TASK TO CARRY OUT:
Only the stretch of the listing below that runs from the line with "type=move; before=cloche [jaune];" through the line with "type=rotate; before=ours en" is to be printed, exactly and with both ends.

RECORDS FOR PROCESSING:
Content starts

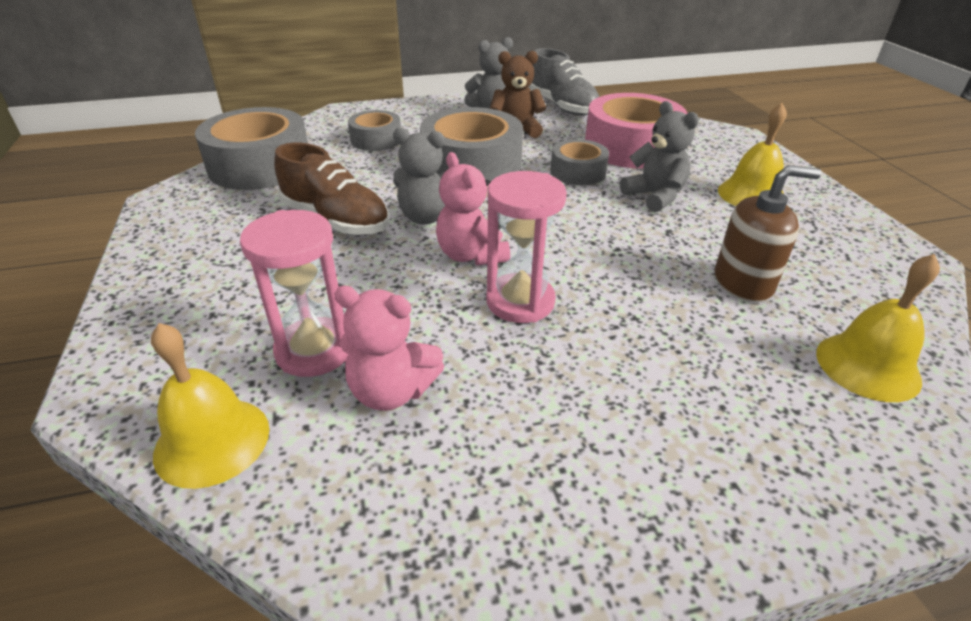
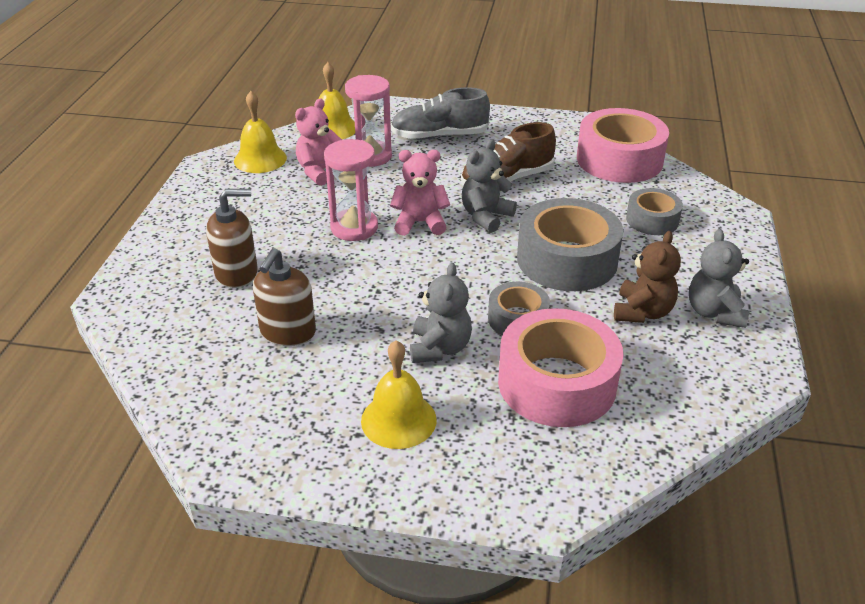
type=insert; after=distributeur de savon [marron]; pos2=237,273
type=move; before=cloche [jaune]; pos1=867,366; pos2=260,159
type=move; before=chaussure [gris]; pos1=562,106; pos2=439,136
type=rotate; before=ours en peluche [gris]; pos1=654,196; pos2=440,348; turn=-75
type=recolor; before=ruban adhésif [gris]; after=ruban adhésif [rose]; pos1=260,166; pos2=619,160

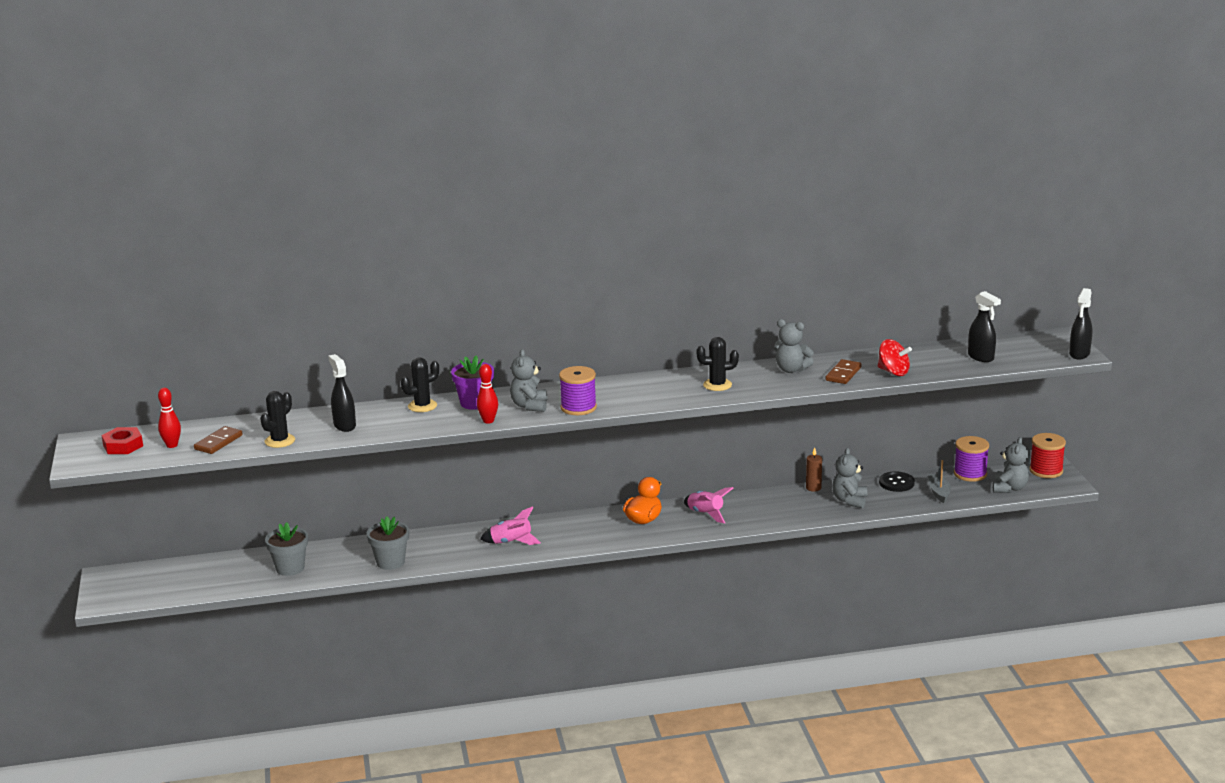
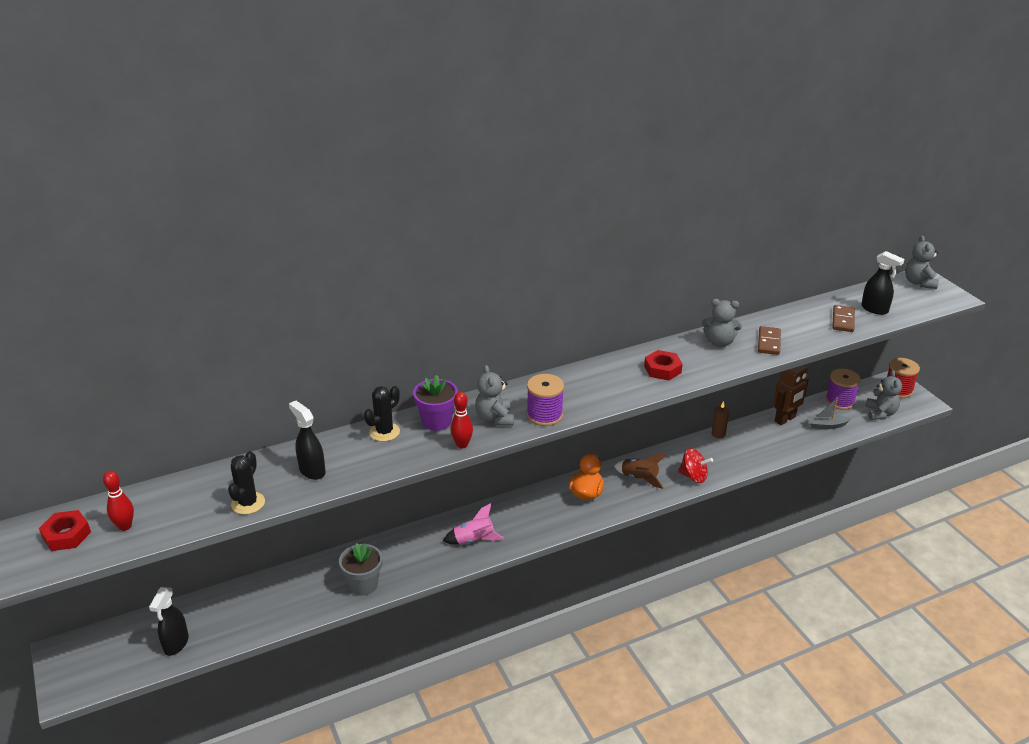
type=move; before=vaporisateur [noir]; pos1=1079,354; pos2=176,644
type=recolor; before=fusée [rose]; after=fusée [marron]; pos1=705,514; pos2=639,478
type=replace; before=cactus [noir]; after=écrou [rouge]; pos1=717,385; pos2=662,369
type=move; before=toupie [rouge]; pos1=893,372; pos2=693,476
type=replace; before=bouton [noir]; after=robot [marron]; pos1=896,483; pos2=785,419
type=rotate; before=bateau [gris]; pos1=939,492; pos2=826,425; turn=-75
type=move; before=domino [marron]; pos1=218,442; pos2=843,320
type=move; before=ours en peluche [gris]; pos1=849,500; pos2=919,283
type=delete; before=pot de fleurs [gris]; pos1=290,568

Content ends
Content starts

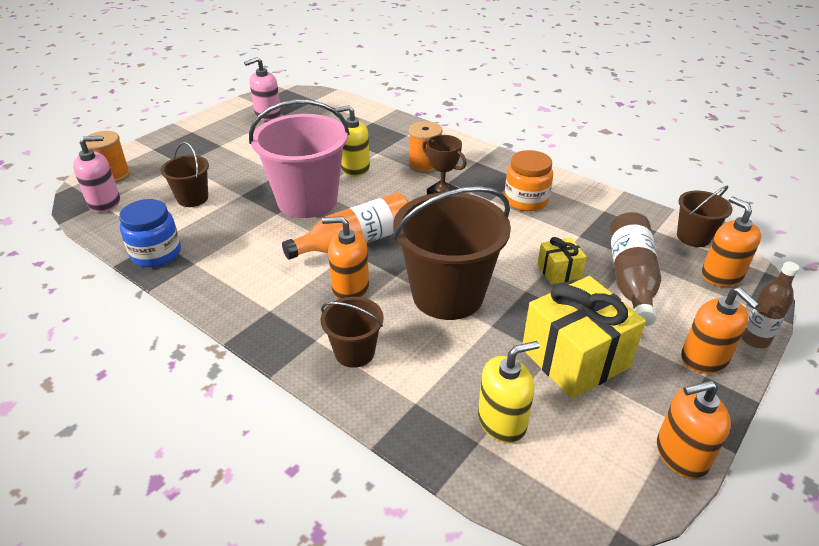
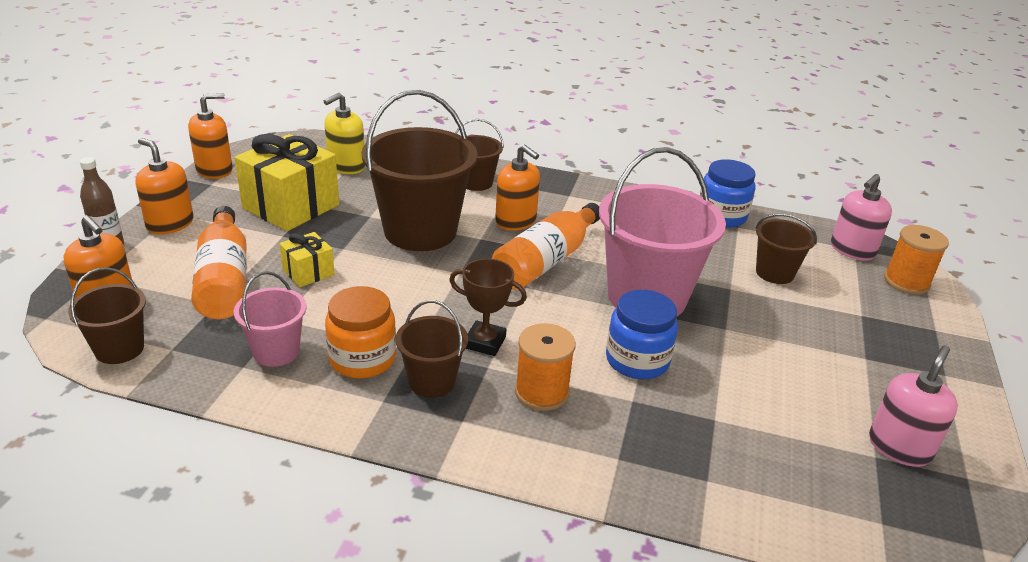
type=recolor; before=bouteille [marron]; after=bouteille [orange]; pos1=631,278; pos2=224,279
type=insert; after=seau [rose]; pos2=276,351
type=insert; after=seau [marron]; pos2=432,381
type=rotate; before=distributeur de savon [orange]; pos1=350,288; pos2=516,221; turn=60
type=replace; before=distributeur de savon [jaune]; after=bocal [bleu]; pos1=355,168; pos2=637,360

Content ends

OUTPUT BELOW:
type=move; before=cloche [jaune]; pos1=867,366; pos2=260,159
type=move; before=chaussure [gris]; pos1=562,106; pos2=439,136
type=rotate; before=ours en peluche [gris]; pos1=654,196; pos2=440,348; turn=-75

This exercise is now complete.